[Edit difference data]
::::::::

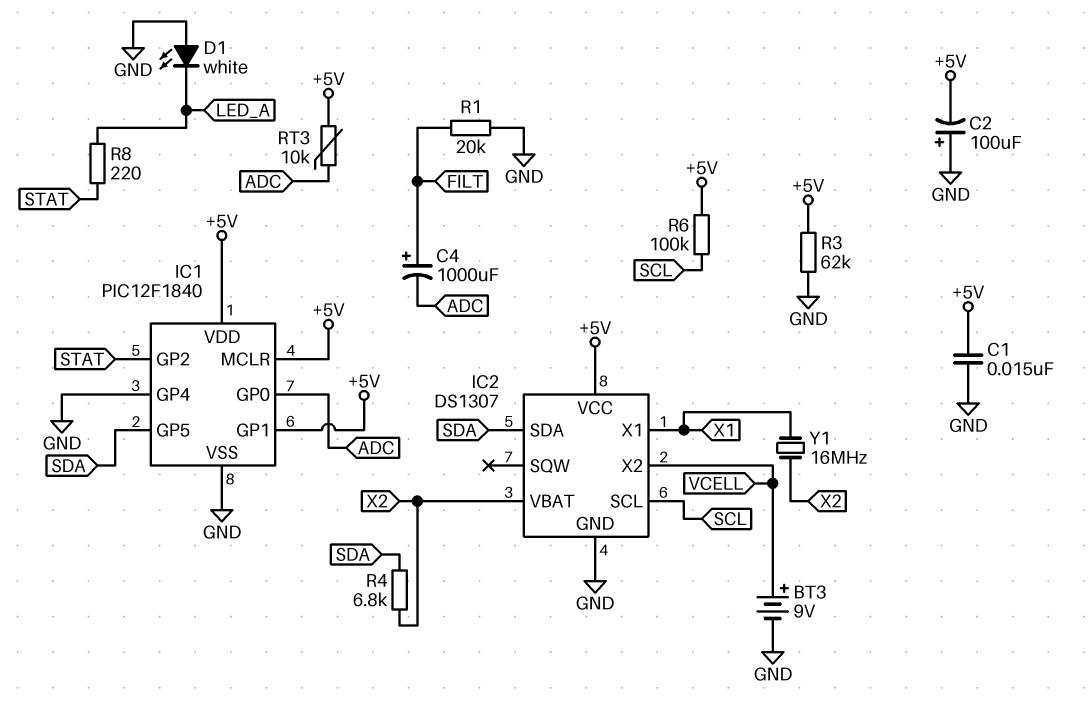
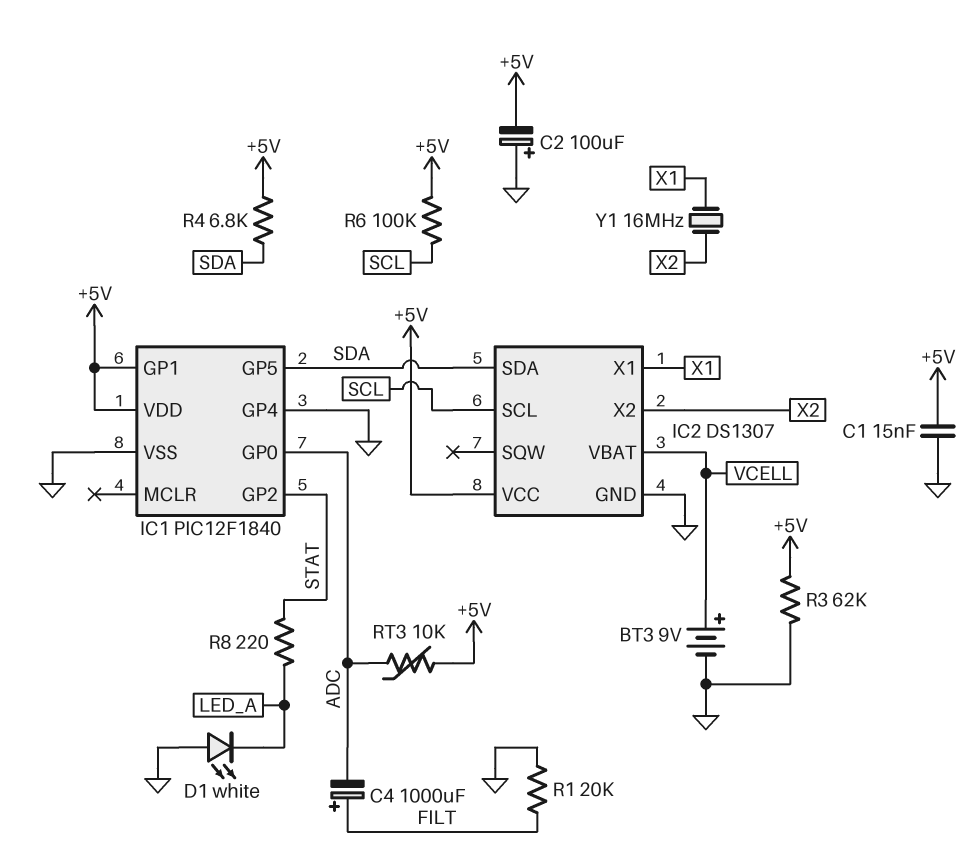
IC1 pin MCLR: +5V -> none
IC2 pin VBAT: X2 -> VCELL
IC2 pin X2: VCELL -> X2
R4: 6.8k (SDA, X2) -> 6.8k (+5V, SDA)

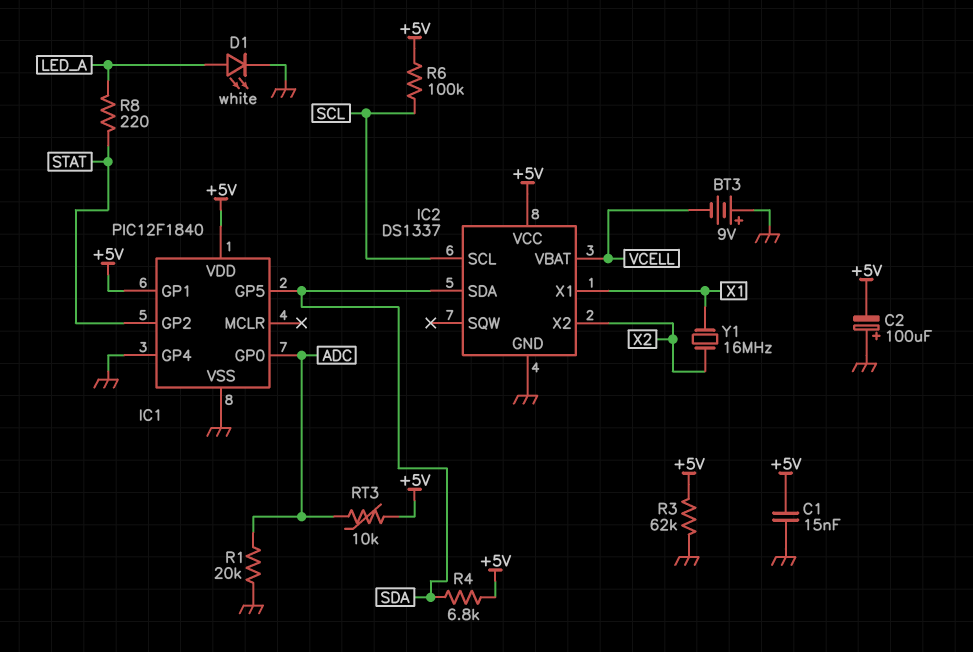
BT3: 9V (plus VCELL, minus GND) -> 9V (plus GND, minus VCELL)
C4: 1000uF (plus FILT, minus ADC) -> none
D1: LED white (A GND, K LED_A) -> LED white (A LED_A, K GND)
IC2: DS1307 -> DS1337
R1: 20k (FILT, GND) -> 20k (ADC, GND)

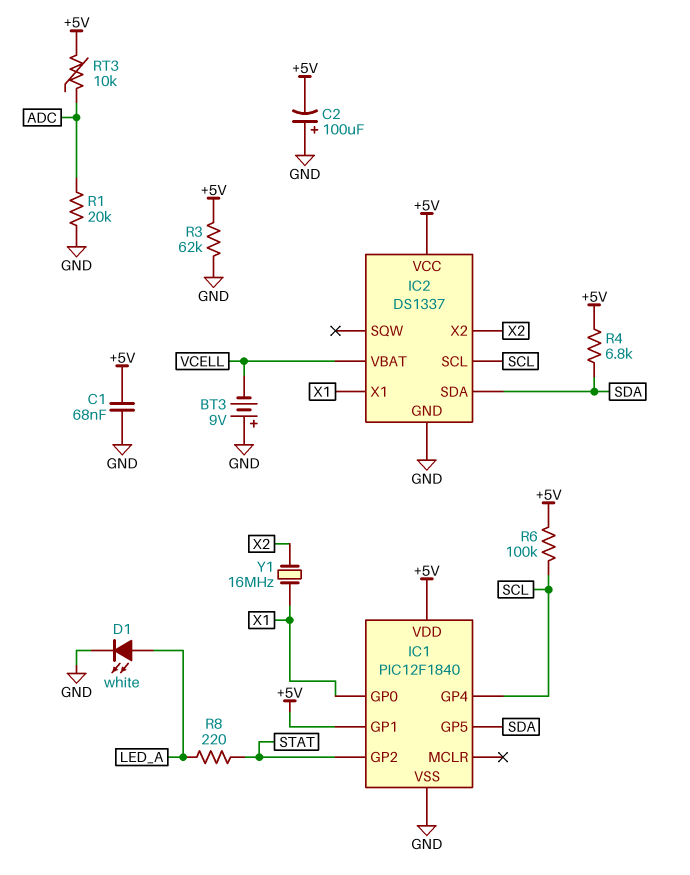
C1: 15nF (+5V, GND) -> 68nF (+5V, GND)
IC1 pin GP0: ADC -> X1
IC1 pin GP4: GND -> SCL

::::::::

In the entries above, count the lines that include "VCELL" and write nothing but that number.

SOLUTION TO THIS PROBLEM — 3